Scene difference descriptions:
+-------+

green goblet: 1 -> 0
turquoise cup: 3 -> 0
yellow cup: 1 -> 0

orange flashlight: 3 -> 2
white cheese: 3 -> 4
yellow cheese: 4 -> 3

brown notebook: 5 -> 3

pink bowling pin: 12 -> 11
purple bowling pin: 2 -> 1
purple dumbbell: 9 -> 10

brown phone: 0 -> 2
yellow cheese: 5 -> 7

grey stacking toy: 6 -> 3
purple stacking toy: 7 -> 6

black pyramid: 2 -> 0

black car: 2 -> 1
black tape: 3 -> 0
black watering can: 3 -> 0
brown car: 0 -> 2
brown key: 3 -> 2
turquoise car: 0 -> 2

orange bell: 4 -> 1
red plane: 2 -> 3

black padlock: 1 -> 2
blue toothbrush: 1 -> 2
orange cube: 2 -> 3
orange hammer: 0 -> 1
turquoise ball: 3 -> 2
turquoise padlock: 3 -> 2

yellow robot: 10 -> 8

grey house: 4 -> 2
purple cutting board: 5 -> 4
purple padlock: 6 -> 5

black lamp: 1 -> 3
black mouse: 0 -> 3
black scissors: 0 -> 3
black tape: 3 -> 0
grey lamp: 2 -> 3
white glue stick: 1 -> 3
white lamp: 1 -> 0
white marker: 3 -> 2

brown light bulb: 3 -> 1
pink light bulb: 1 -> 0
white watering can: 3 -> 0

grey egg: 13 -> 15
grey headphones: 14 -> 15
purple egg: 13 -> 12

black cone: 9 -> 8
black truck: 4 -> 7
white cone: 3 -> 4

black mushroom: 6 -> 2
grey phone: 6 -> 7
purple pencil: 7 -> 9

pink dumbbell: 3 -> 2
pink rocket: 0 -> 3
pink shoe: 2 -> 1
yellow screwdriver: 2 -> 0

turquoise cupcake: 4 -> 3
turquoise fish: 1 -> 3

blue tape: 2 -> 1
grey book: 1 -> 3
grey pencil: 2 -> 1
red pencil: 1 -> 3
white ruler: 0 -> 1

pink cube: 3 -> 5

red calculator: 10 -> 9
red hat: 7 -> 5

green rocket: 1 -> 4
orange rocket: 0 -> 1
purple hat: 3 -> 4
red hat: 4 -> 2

+-------+

> _Exercise instructions_:
Could you reproduce, exactly as written, the lines running from the one with "grey book: 1 -> 3" to the end of the entries above?

> _Exercise solution_:
grey book: 1 -> 3
grey pencil: 2 -> 1
red pencil: 1 -> 3
white ruler: 0 -> 1

pink cube: 3 -> 5

red calculator: 10 -> 9
red hat: 7 -> 5

green rocket: 1 -> 4
orange rocket: 0 -> 1
purple hat: 3 -> 4
red hat: 4 -> 2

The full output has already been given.